*** Opening of SOURCE RECORDS ***

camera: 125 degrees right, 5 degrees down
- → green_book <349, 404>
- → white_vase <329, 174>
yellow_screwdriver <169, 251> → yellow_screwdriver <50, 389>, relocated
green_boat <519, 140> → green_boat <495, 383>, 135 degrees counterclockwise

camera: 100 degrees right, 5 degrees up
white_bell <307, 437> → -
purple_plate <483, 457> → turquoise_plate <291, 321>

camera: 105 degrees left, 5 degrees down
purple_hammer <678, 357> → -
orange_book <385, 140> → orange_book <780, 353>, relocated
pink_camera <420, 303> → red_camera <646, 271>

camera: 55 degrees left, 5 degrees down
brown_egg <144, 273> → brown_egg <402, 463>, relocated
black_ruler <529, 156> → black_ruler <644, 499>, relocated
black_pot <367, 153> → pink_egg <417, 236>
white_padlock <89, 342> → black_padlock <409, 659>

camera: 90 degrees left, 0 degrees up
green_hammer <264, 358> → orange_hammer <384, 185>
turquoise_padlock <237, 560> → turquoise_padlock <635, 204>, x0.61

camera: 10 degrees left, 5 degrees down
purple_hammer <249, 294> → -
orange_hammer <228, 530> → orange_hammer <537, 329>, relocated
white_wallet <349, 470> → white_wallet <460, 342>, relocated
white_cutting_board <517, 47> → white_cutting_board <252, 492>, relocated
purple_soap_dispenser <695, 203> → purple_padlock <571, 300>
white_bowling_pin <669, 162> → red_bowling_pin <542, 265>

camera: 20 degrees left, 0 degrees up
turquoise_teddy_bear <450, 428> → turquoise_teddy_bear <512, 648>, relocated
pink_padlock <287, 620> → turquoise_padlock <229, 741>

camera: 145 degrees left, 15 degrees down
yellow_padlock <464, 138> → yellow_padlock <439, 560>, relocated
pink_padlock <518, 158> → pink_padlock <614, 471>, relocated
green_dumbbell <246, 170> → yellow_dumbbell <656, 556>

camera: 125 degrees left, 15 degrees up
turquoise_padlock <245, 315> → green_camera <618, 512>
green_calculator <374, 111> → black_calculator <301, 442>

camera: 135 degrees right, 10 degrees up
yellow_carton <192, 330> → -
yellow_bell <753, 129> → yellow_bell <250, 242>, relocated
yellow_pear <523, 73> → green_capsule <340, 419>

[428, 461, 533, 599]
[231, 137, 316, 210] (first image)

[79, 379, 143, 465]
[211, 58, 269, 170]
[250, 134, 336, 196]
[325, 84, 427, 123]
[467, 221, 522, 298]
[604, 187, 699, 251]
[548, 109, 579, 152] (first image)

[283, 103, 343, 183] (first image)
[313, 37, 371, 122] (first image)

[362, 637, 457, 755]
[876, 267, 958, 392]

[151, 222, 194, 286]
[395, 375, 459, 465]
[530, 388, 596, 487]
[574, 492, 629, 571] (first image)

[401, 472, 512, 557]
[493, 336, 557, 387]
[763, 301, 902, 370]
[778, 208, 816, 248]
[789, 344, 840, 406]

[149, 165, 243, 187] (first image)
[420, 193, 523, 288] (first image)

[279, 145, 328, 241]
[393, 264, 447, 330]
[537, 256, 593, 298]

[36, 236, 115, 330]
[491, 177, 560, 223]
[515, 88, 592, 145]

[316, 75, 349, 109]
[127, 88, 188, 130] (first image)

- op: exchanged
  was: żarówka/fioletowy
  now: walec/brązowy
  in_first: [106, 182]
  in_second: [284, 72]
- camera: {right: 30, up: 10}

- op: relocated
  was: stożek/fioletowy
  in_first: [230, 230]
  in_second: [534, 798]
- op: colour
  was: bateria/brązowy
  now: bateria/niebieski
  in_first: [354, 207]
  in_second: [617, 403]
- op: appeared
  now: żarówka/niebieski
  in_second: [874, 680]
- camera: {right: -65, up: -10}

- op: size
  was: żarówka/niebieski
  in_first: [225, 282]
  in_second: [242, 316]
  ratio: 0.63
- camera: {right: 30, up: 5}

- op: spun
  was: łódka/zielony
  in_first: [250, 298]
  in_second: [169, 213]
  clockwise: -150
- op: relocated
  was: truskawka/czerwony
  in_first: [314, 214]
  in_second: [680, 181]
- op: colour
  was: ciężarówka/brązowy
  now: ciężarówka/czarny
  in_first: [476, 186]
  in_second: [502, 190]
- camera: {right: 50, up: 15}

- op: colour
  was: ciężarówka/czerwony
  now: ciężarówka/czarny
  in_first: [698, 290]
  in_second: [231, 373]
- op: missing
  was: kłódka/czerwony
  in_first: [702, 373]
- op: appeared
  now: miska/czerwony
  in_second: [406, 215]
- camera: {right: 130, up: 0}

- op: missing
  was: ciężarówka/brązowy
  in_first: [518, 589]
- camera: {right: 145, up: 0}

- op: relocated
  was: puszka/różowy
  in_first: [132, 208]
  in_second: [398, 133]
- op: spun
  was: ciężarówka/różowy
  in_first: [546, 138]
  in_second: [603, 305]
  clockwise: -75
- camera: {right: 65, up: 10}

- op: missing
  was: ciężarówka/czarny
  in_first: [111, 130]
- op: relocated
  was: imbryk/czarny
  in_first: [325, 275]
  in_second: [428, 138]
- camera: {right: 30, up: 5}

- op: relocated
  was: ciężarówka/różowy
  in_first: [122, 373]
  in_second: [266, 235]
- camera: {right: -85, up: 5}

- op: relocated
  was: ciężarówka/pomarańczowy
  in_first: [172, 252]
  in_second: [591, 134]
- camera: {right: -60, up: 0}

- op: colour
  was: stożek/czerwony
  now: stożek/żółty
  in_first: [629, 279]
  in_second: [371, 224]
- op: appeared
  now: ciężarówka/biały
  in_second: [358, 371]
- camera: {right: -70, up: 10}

*** Close of SOURCE RECORDS ***

**ABOUT THIS EXERCISE**
Could you please retype the lines from the start of the data through the line with "brown_egg <144, 273>", both included, and nothing else?

**OUTPUT FOR THIS EXERCISE**
camera: 125 degrees right, 5 degrees down
- → green_book <349, 404>
- → white_vase <329, 174>
yellow_screwdriver <169, 251> → yellow_screwdriver <50, 389>, relocated
green_boat <519, 140> → green_boat <495, 383>, 135 degrees counterclockwise

camera: 100 degrees right, 5 degrees up
white_bell <307, 437> → -
purple_plate <483, 457> → turquoise_plate <291, 321>

camera: 105 degrees left, 5 degrees down
purple_hammer <678, 357> → -
orange_book <385, 140> → orange_book <780, 353>, relocated
pink_camera <420, 303> → red_camera <646, 271>

camera: 55 degrees left, 5 degrees down
brown_egg <144, 273> → brown_egg <402, 463>, relocated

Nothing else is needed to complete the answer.